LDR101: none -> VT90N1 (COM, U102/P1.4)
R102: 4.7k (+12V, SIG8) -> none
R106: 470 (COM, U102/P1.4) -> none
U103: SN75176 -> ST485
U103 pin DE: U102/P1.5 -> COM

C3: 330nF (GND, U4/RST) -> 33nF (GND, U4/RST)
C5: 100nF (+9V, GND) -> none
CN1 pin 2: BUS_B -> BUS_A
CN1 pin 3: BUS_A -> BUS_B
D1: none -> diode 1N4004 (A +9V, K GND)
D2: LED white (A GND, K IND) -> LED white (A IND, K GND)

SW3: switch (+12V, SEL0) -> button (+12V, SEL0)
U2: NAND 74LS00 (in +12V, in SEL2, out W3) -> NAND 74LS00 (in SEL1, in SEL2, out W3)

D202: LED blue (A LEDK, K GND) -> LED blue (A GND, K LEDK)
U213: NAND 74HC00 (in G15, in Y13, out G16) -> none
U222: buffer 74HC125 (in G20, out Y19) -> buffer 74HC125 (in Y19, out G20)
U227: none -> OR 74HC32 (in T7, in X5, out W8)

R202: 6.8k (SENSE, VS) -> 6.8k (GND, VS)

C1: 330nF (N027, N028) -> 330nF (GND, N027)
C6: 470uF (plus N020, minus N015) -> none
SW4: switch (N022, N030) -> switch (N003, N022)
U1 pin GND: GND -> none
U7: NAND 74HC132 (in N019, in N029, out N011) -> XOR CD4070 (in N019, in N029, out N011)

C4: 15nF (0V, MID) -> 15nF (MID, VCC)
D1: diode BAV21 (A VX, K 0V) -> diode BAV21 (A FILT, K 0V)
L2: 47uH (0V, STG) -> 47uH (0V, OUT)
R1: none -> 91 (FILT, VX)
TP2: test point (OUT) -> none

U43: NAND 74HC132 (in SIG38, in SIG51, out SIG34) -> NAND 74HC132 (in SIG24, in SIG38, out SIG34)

--- Work request ---
Pick out, from the lines above, every one that contains the string "FILT".

--- The answer ---
D1: diode BAV21 (A VX, K 0V) -> diode BAV21 (A FILT, K 0V)
R1: none -> 91 (FILT, VX)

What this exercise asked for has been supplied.